**Given information**
◇ ◇ ◇ ◇ ◇

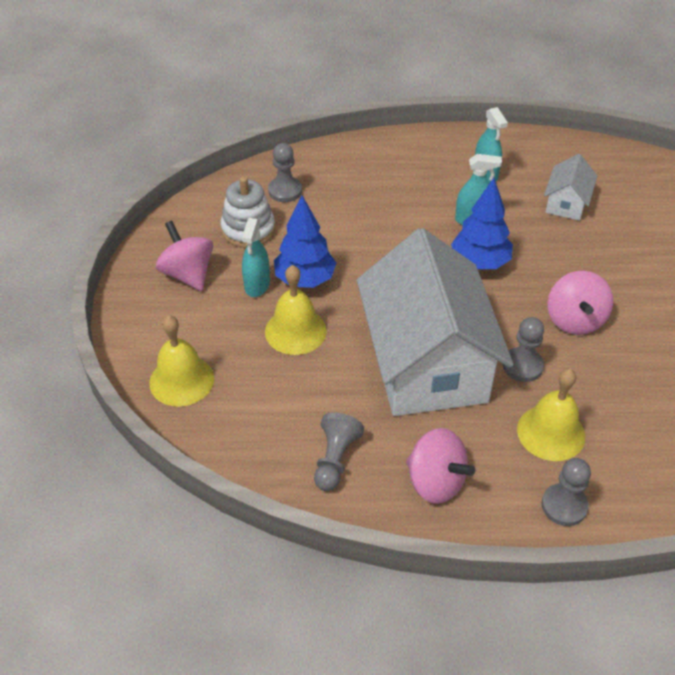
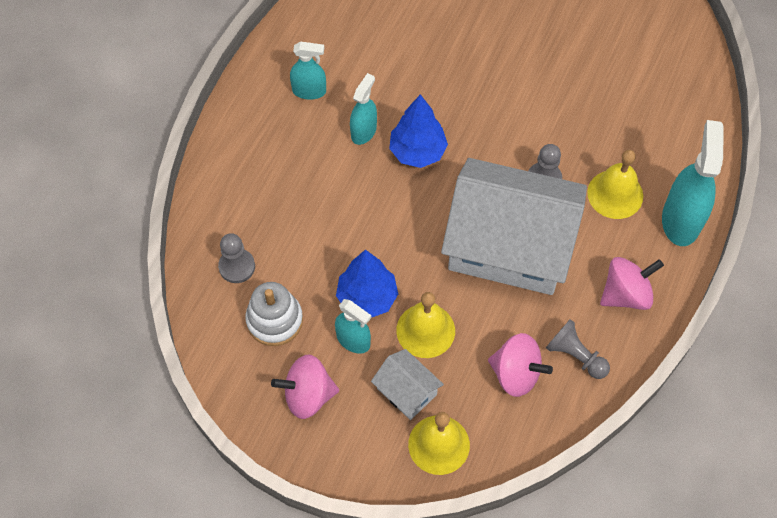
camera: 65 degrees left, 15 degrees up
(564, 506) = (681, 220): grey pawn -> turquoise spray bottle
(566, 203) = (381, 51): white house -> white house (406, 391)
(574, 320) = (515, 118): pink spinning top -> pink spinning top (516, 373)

◇ ◇ ◇ ◇ ◇

**Goal of the exercise**
Repeat the listing above word for word. Do not include the pictures.

**Exercise result**
camera: 65 degrees left, 15 degrees up
(564, 506) = (681, 220): grey pawn -> turquoise spray bottle
(566, 203) = (381, 51): white house -> white house (406, 391)
(574, 320) = (515, 118): pink spinning top -> pink spinning top (516, 373)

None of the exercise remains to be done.